### DIRECTIONS FOR THIS TASK
Write out every line of the items below word for word, leaving out the pictures.

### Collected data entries
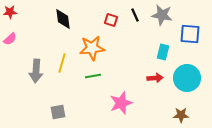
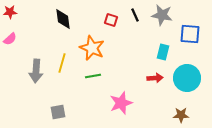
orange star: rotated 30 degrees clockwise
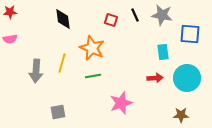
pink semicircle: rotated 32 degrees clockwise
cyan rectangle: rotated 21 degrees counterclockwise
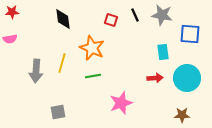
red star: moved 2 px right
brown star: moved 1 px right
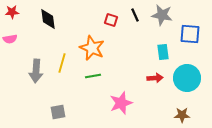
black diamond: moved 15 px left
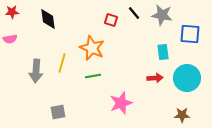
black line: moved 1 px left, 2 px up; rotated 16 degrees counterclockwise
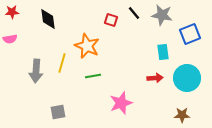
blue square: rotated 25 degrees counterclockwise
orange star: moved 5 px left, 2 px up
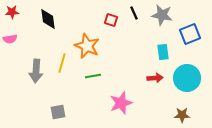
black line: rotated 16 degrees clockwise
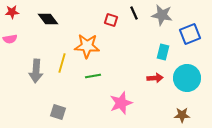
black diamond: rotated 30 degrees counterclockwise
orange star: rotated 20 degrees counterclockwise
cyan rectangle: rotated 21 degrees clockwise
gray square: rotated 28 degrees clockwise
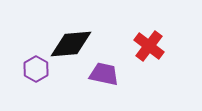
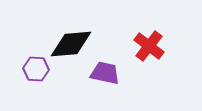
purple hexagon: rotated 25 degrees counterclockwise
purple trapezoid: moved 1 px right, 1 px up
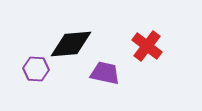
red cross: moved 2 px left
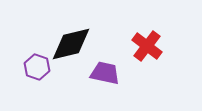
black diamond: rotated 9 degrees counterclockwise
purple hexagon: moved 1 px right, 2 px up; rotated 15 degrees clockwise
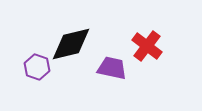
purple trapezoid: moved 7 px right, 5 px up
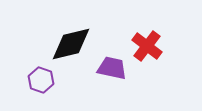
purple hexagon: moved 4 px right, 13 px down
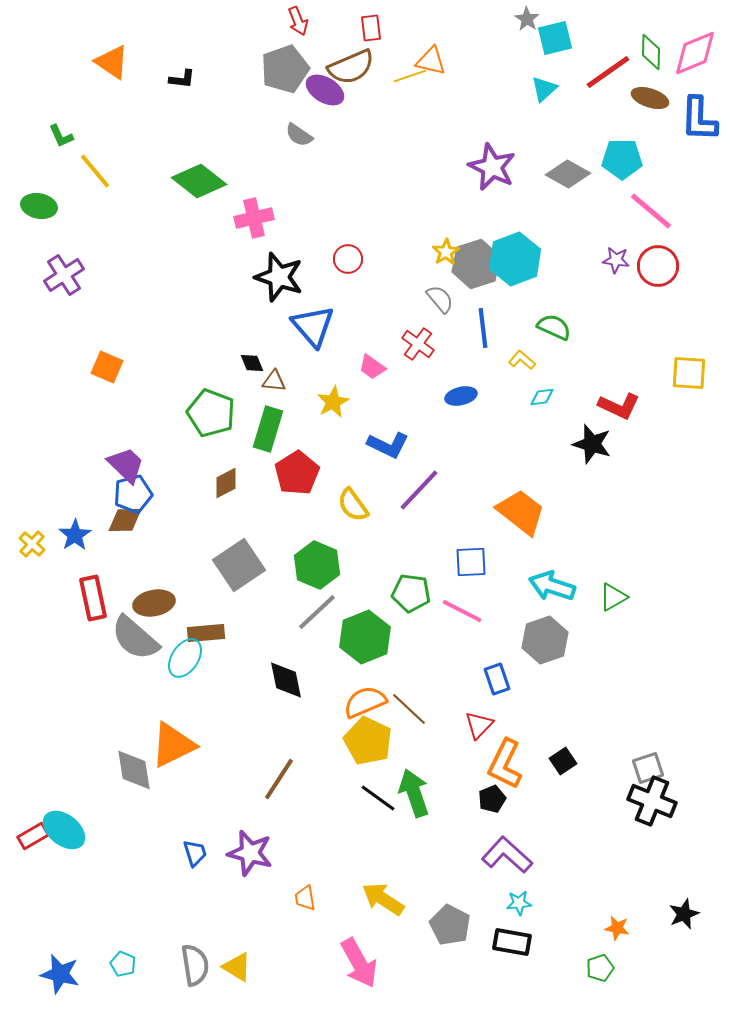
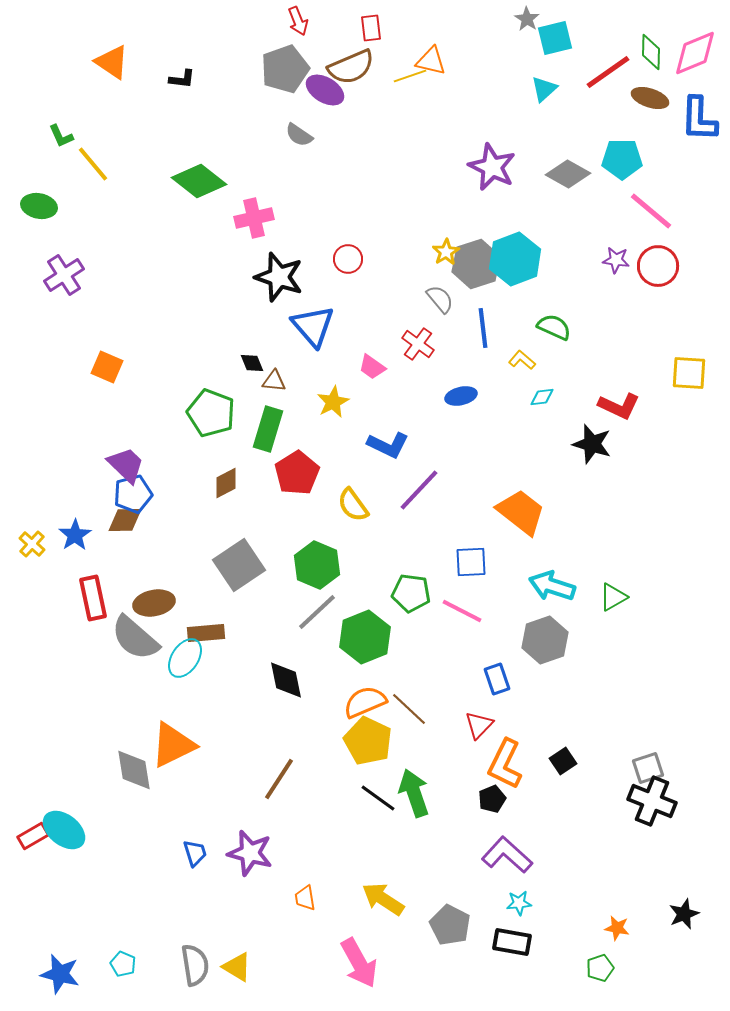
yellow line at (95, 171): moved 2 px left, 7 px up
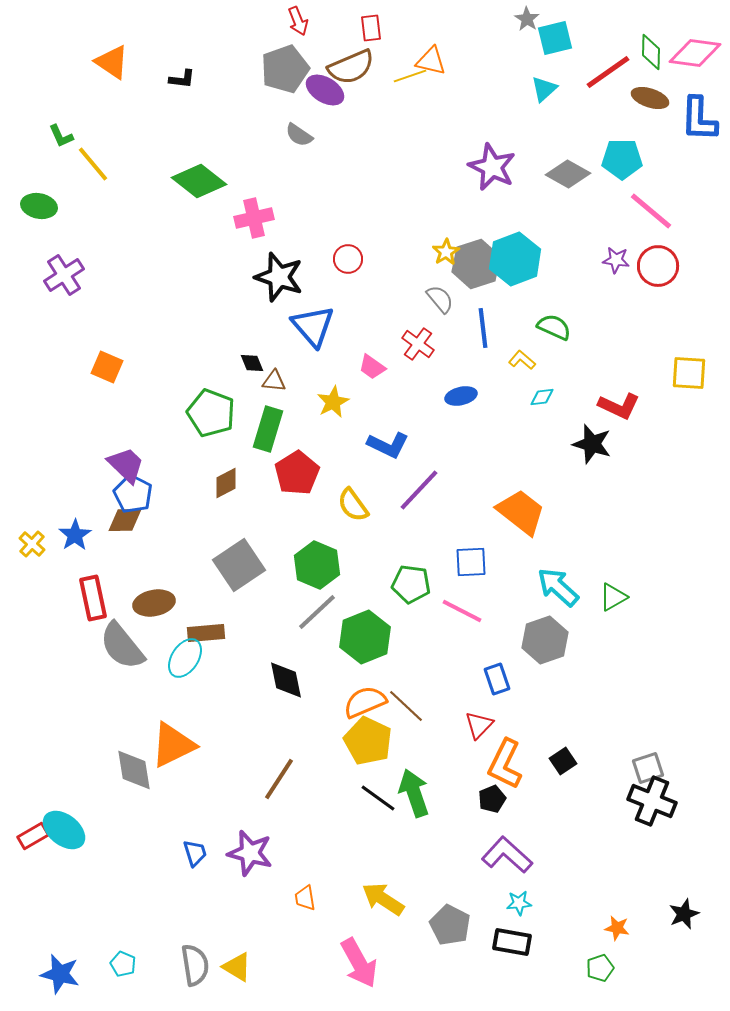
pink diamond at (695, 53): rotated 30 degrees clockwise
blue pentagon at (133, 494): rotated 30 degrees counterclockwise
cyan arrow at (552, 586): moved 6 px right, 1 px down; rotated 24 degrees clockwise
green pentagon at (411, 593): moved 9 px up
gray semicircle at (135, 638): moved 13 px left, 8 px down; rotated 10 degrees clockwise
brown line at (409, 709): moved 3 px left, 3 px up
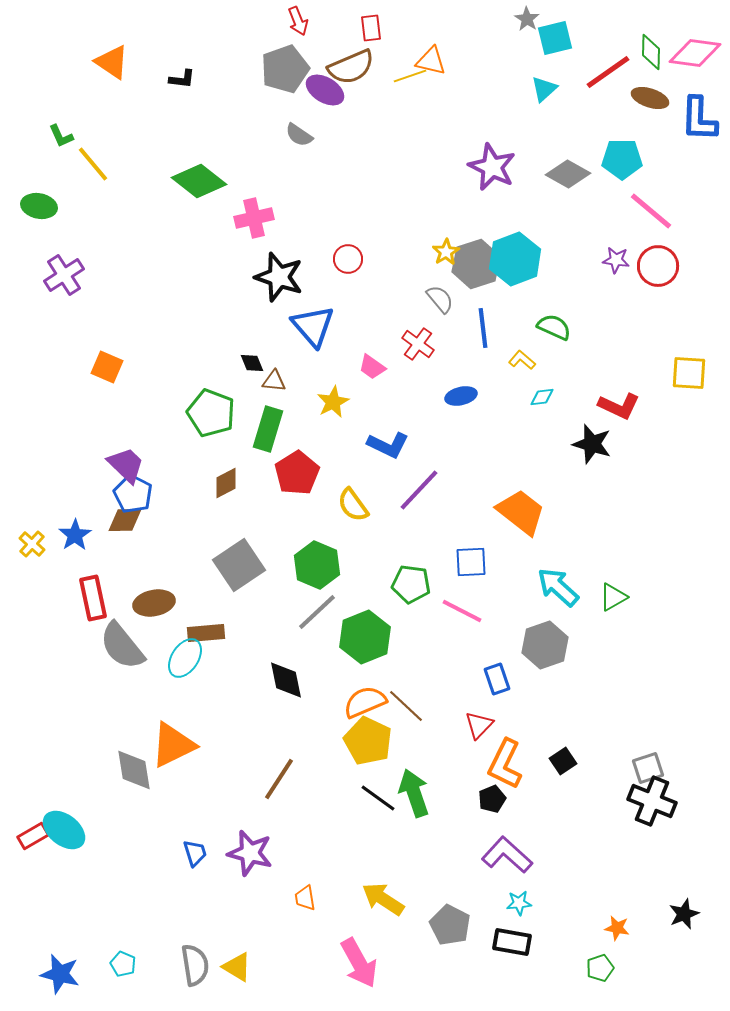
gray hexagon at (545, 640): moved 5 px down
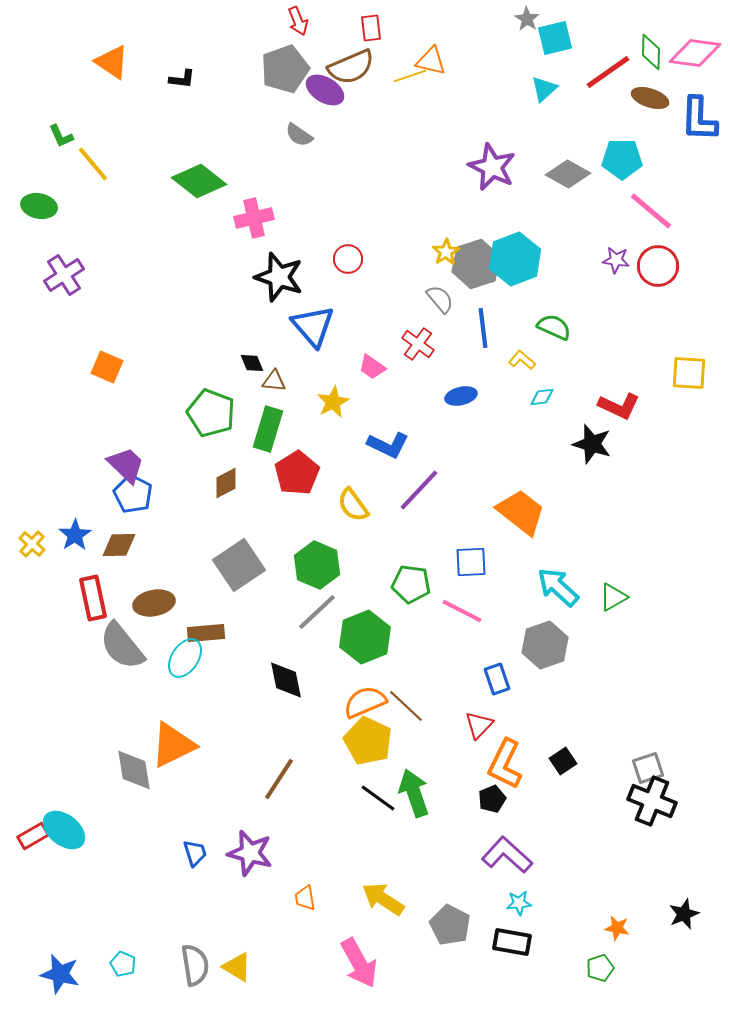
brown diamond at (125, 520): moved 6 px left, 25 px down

### ANSWER BELOW
orange star: rotated 30 degrees clockwise
pink semicircle: rotated 32 degrees clockwise
cyan rectangle: rotated 21 degrees counterclockwise
red star: moved 2 px right
brown star: moved 1 px right
black diamond: moved 15 px left
black line: moved 1 px left, 2 px up; rotated 16 degrees counterclockwise
blue square: rotated 25 degrees counterclockwise
orange star: moved 5 px left, 2 px up
black line: rotated 16 degrees clockwise
black diamond: rotated 30 degrees counterclockwise
orange star: rotated 20 degrees counterclockwise
cyan rectangle: rotated 21 degrees clockwise
gray square: rotated 28 degrees clockwise
purple hexagon: rotated 25 degrees counterclockwise
purple trapezoid: moved 1 px right, 1 px up
red cross: moved 2 px left
black diamond: rotated 9 degrees counterclockwise
purple hexagon: moved 1 px right, 2 px up; rotated 15 degrees clockwise
purple trapezoid: moved 7 px right, 5 px up
purple hexagon: moved 4 px right, 13 px down
yellow line at (95, 171): moved 2 px left, 7 px up
pink diamond at (695, 53): rotated 30 degrees clockwise
blue pentagon at (133, 494): rotated 30 degrees counterclockwise
cyan arrow at (552, 586): moved 6 px right, 1 px down; rotated 24 degrees clockwise
green pentagon at (411, 593): moved 9 px up
gray semicircle at (135, 638): moved 13 px left, 8 px down; rotated 10 degrees clockwise
brown line at (409, 709): moved 3 px left, 3 px up
gray hexagon at (545, 640): moved 5 px down
brown diamond at (125, 520): moved 6 px left, 25 px down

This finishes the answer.